WHAT YOU HAVE TO DO: Count the lines in the items below that contain the string "Ashgabat", with case counting, and reply with only that number.

DATASET ENTRIES:
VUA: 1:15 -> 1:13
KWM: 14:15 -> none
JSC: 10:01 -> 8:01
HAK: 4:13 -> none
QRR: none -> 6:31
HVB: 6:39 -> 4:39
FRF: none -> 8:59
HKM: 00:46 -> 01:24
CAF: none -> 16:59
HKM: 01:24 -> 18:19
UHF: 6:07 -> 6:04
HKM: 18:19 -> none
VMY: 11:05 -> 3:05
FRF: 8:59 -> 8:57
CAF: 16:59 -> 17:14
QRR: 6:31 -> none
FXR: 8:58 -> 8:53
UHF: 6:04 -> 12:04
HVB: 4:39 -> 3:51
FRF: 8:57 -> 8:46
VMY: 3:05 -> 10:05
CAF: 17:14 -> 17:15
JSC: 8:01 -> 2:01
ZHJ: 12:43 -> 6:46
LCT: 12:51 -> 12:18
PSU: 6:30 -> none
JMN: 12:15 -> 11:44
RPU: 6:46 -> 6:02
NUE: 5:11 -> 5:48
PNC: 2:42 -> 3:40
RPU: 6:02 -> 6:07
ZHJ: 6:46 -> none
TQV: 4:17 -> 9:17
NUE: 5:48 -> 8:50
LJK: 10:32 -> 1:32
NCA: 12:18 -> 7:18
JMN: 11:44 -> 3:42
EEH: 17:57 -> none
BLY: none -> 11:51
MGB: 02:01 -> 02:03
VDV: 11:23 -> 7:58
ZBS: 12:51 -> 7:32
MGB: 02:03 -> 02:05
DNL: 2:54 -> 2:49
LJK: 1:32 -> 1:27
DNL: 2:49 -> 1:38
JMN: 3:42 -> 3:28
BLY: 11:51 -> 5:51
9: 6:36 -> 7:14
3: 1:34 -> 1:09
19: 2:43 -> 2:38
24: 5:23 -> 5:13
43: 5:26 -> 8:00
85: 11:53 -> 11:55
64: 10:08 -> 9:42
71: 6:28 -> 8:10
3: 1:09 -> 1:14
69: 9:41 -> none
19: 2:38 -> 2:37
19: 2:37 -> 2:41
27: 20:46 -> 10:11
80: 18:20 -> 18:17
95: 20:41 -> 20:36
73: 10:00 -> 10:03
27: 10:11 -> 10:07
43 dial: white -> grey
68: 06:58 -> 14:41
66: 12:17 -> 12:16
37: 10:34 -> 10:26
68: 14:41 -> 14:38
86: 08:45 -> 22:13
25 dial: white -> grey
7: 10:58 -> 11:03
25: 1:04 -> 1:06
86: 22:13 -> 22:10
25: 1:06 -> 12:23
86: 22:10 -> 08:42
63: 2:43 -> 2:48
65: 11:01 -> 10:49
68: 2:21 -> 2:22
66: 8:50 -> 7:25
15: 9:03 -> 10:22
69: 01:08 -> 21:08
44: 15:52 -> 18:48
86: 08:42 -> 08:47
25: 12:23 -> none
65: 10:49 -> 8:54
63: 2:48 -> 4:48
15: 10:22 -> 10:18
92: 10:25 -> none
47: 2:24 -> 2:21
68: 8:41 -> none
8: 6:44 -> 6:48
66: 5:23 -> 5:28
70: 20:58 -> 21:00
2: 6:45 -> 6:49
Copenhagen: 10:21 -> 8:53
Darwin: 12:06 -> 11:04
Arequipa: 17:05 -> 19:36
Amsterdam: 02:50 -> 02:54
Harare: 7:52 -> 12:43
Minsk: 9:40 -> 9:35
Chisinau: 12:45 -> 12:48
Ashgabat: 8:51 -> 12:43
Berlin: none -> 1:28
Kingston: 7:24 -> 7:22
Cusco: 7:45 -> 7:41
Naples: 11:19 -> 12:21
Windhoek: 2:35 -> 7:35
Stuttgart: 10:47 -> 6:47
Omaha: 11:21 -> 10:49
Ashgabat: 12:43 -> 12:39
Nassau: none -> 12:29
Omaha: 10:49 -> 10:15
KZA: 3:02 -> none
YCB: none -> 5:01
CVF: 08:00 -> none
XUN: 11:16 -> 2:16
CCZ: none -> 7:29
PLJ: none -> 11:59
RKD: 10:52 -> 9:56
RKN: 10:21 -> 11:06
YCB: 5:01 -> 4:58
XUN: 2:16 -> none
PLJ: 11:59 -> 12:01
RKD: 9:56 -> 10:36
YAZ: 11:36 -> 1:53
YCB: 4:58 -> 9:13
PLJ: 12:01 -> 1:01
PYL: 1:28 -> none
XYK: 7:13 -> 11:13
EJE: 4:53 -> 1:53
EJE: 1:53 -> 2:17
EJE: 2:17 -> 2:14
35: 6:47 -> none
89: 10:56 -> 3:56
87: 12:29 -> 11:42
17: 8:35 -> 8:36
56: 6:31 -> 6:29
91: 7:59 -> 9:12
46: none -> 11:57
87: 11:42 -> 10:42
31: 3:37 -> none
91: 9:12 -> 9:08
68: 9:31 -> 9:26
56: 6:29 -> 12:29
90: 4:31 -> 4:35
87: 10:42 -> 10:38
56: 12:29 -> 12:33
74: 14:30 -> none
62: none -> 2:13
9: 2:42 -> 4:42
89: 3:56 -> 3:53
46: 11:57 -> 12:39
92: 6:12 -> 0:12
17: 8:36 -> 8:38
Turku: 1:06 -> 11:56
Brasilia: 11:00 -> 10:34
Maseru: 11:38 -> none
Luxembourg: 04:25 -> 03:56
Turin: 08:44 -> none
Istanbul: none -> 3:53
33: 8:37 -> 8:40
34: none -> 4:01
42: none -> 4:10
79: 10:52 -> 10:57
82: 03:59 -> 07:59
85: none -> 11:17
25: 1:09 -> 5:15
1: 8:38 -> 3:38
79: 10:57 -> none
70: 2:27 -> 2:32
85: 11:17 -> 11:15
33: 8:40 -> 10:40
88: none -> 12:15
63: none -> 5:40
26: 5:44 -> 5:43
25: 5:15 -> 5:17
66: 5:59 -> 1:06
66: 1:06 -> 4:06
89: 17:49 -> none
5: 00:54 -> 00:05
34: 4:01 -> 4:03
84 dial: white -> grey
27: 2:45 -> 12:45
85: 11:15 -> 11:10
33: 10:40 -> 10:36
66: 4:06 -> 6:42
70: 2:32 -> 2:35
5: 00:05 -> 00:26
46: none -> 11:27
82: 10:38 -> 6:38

EXPECTED ANSWER: 2